Task description
Only the stretch of the listing below that runs from the line with "camera: 15 degrees right, 5 degrees down" through the line with "camera: 90 degrees right, 0 degrees up" is to be printed, exactly and with both ends.

Source data

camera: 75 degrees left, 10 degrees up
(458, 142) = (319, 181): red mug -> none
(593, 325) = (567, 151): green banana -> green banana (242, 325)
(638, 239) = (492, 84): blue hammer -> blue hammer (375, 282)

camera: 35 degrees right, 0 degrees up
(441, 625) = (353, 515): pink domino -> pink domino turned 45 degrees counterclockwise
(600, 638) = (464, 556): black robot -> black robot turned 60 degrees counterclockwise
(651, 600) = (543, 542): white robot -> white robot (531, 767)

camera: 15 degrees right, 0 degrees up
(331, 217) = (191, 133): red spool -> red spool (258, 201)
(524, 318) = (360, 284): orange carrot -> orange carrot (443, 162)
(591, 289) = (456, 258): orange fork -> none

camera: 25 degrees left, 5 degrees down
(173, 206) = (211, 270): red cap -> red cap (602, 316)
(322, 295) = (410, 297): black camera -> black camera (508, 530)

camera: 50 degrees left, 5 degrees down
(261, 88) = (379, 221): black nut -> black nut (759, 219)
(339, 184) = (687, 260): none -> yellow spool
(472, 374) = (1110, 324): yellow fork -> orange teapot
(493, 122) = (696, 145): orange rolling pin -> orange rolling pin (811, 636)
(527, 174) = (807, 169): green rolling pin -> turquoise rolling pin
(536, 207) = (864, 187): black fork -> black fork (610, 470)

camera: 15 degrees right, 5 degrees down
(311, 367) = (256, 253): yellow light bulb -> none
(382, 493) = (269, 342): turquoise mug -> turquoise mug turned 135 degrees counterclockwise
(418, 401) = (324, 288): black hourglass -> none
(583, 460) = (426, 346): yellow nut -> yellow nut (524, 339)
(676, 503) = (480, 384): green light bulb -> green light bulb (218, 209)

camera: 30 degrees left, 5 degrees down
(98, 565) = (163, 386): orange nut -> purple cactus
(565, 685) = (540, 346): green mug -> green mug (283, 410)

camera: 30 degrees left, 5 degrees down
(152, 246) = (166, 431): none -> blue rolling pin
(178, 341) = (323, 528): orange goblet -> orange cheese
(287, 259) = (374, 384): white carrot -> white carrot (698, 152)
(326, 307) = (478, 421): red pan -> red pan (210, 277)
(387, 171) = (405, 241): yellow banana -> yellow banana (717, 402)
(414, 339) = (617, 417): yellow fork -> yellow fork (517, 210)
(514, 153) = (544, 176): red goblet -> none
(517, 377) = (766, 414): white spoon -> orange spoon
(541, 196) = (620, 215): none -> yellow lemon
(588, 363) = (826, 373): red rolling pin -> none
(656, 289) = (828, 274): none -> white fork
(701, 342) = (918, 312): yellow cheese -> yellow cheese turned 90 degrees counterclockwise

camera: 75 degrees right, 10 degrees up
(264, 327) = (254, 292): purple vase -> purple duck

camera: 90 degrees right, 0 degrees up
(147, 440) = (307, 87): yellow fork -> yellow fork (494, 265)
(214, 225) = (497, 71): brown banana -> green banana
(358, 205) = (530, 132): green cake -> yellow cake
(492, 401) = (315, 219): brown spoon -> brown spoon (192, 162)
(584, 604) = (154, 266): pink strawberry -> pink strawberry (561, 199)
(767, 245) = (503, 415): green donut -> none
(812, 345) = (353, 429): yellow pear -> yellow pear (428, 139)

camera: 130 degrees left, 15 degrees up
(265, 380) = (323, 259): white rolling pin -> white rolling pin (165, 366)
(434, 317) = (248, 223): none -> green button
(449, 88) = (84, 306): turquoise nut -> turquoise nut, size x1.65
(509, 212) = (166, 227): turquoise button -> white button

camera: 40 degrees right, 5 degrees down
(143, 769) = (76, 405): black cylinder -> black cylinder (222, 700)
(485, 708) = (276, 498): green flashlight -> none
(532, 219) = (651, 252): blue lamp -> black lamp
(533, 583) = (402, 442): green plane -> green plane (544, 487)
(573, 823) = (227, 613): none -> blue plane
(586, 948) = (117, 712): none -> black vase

Result
camera: 15 degrees right, 5 degrees down
(311, 367) = (256, 253): yellow light bulb -> none
(382, 493) = (269, 342): turquoise mug -> turquoise mug turned 135 degrees counterclockwise
(418, 401) = (324, 288): black hourglass -> none
(583, 460) = (426, 346): yellow nut -> yellow nut (524, 339)
(676, 503) = (480, 384): green light bulb -> green light bulb (218, 209)

camera: 30 degrees left, 5 degrees down
(98, 565) = (163, 386): orange nut -> purple cactus
(565, 685) = (540, 346): green mug -> green mug (283, 410)

camera: 30 degrees left, 5 degrees down
(152, 246) = (166, 431): none -> blue rolling pin
(178, 341) = (323, 528): orange goblet -> orange cheese
(287, 259) = (374, 384): white carrot -> white carrot (698, 152)
(326, 307) = (478, 421): red pan -> red pan (210, 277)
(387, 171) = (405, 241): yellow banana -> yellow banana (717, 402)
(414, 339) = (617, 417): yellow fork -> yellow fork (517, 210)
(514, 153) = (544, 176): red goblet -> none
(517, 377) = (766, 414): white spoon -> orange spoon
(541, 196) = (620, 215): none -> yellow lemon
(588, 363) = (826, 373): red rolling pin -> none
(656, 289) = (828, 274): none -> white fork
(701, 342) = (918, 312): yellow cheese -> yellow cheese turned 90 degrees counterclockwise

camera: 75 degrees right, 10 degrees up
(264, 327) = (254, 292): purple vase -> purple duck

camera: 90 degrees right, 0 degrees up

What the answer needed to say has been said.